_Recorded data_

- Opening Delimiter -

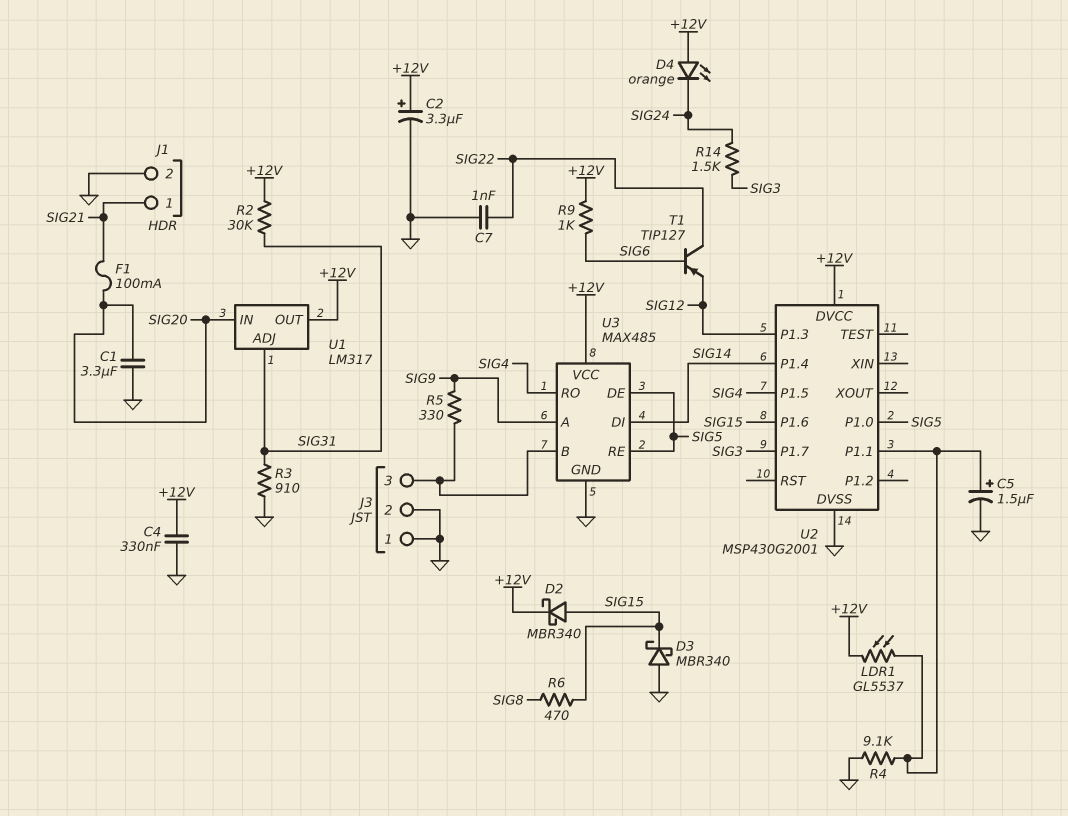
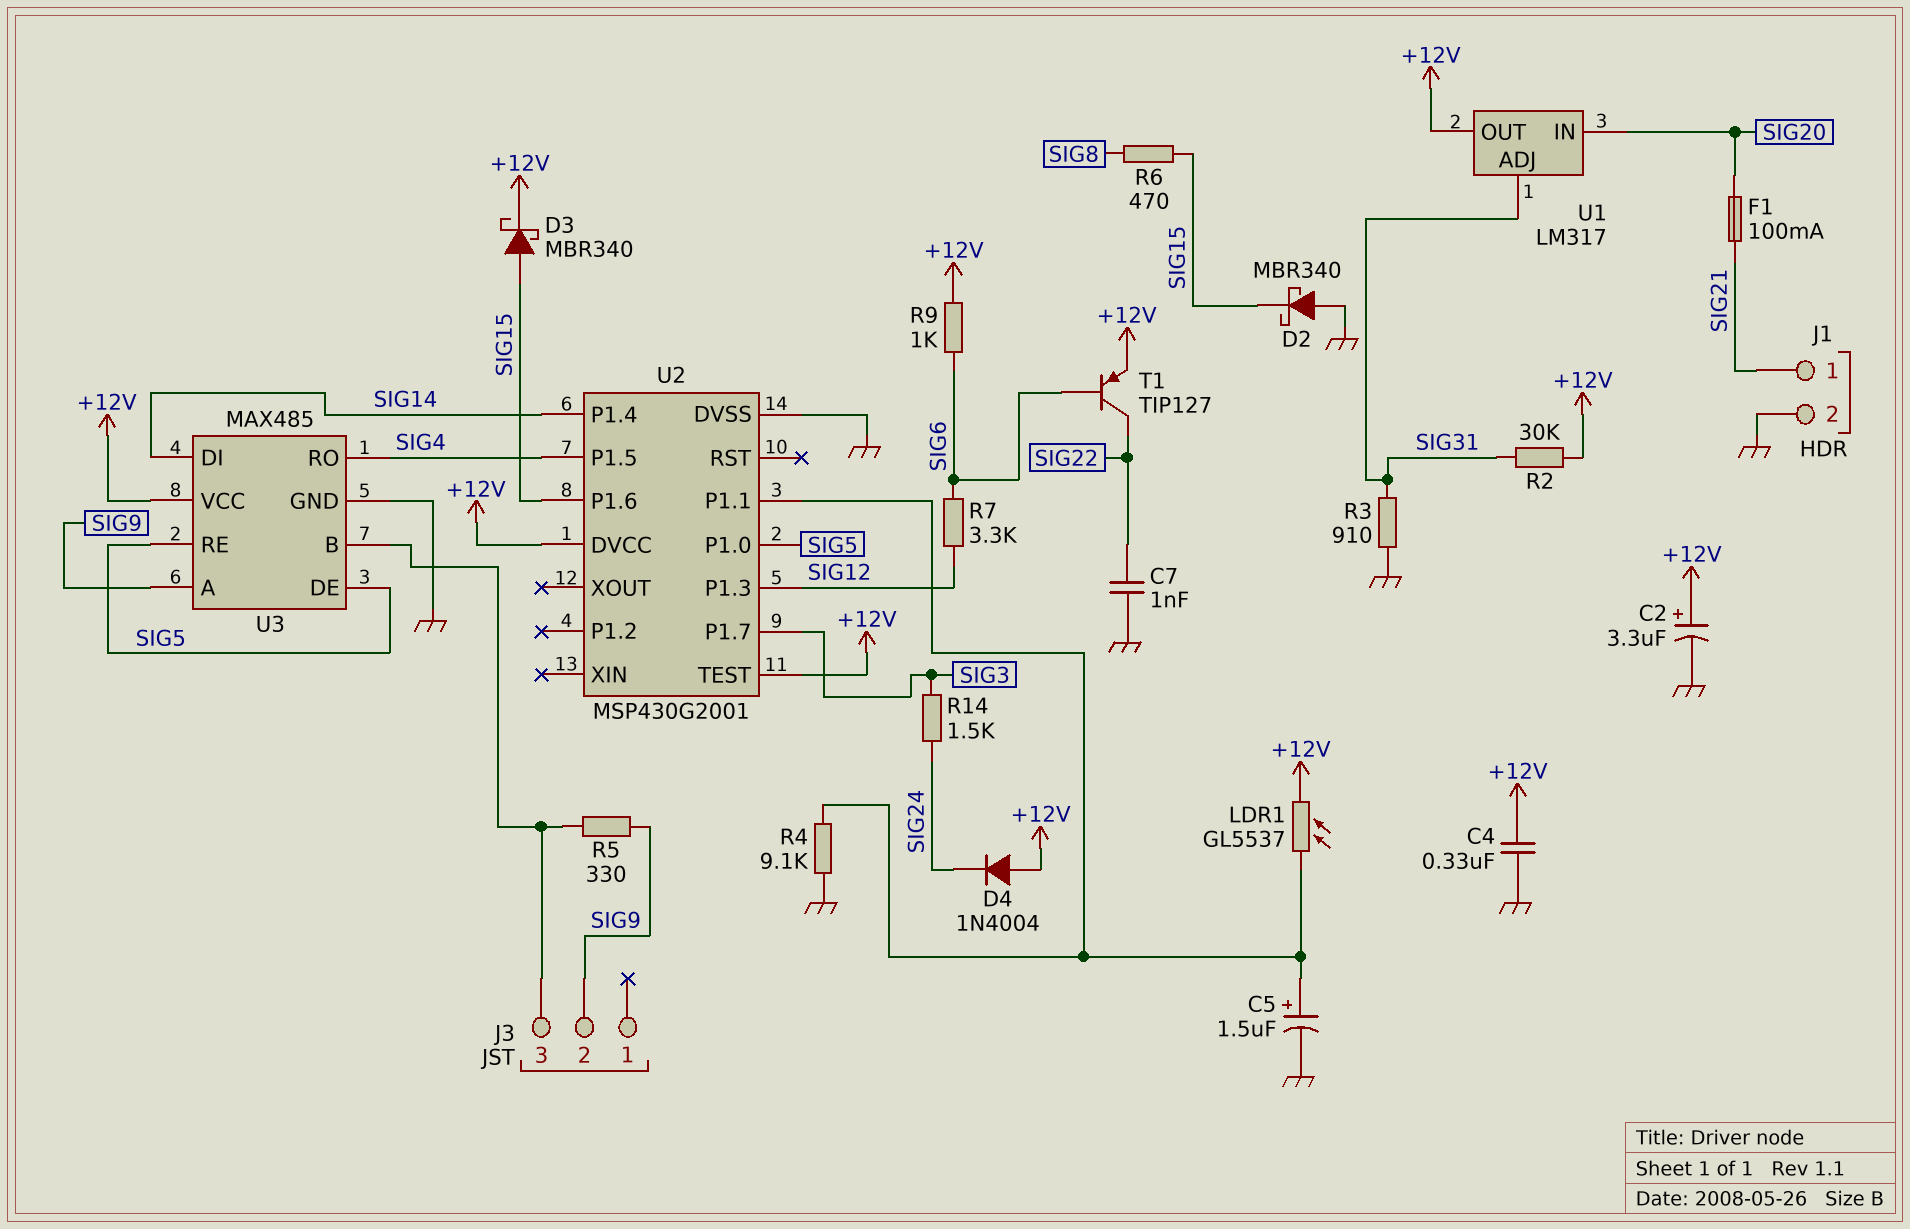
C1: 3.3uF (GND, SIG20) -> none
D2: schottky MBR340 (A SIG15, K +12V) -> schottky MBR340 (A GND, K SIG15)
D3: schottky MBR340 (A GND, K SIG15) -> schottky MBR340 (A SIG15, K +12V)
D4: LED orange (A +12V, K SIG24) -> diode 1N4004 (A +12V, K SIG24)
J3 pin 1: GND -> none
J3 pin 2: GND -> SIG9
R7: none -> 3.3k (SIG6, SIG12)
T1: PNP TIP127 (B SIG6, C SIG22, E SIG12) -> PNP TIP127 (B SIG6, C SIG22, E +12V)
U2 pin TEST: none -> +12V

- Closing Delimiter -

_Task brief_
Reproduce the data above verbatim, minus any images.

_Task solution_
C1: 3.3uF (GND, SIG20) -> none
D2: schottky MBR340 (A SIG15, K +12V) -> schottky MBR340 (A GND, K SIG15)
D3: schottky MBR340 (A GND, K SIG15) -> schottky MBR340 (A SIG15, K +12V)
D4: LED orange (A +12V, K SIG24) -> diode 1N4004 (A +12V, K SIG24)
J3 pin 1: GND -> none
J3 pin 2: GND -> SIG9
R7: none -> 3.3k (SIG6, SIG12)
T1: PNP TIP127 (B SIG6, C SIG22, E SIG12) -> PNP TIP127 (B SIG6, C SIG22, E +12V)
U2 pin TEST: none -> +12V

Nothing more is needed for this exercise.